Please report the number of lines in the entries below that contain "orange", with nothing added.

→ DATASET EXTRACT:
- - -

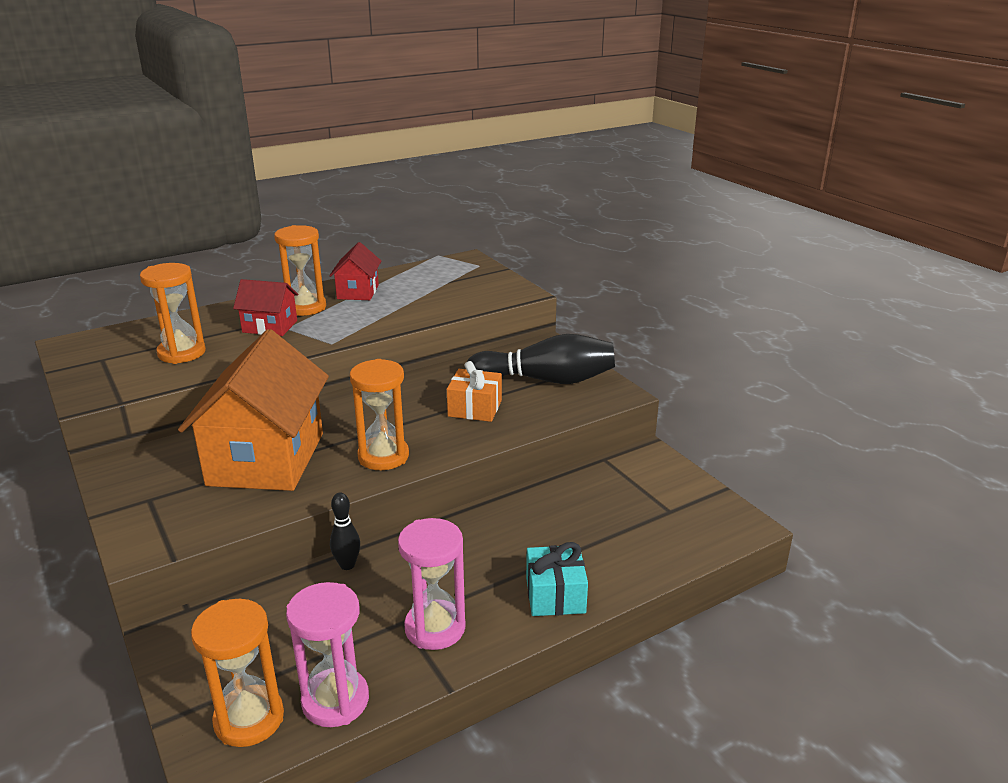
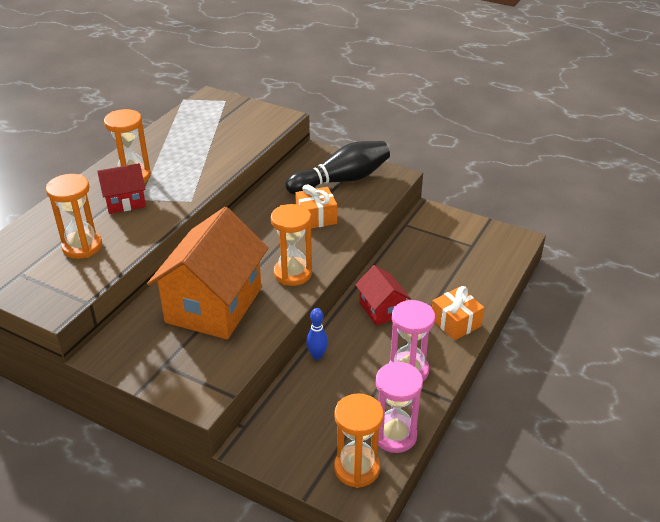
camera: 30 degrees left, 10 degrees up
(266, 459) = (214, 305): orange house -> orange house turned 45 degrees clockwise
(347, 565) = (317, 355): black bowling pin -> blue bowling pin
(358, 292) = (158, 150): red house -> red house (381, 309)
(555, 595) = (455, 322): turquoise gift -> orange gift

- - -

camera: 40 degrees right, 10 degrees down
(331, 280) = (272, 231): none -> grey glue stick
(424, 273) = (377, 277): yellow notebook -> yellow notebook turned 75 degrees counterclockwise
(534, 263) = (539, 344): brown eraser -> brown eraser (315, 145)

- - -

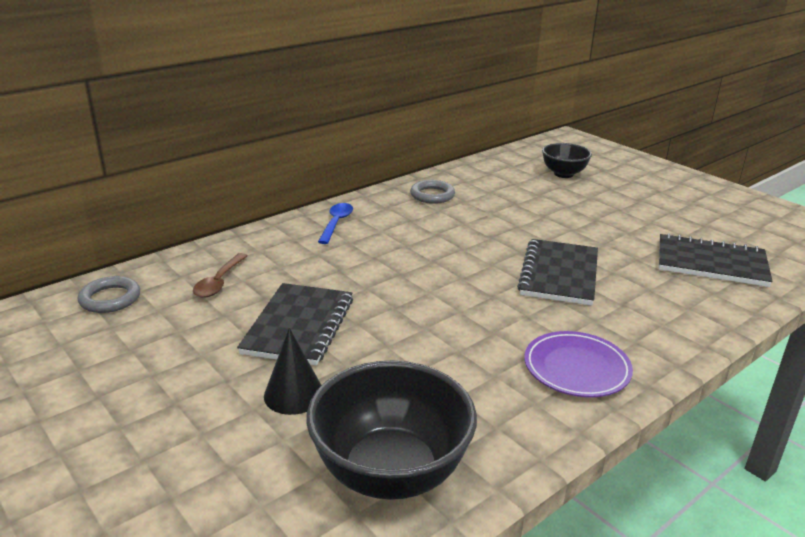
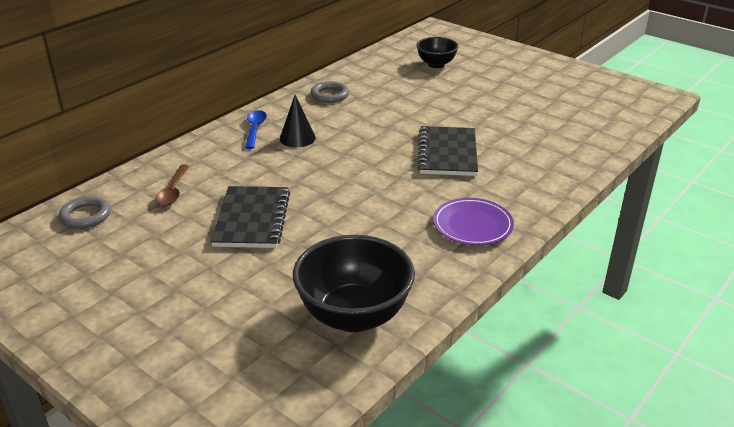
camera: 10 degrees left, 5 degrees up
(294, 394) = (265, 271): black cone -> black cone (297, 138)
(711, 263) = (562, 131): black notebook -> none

- - -

→ TASK RESPONSE:
2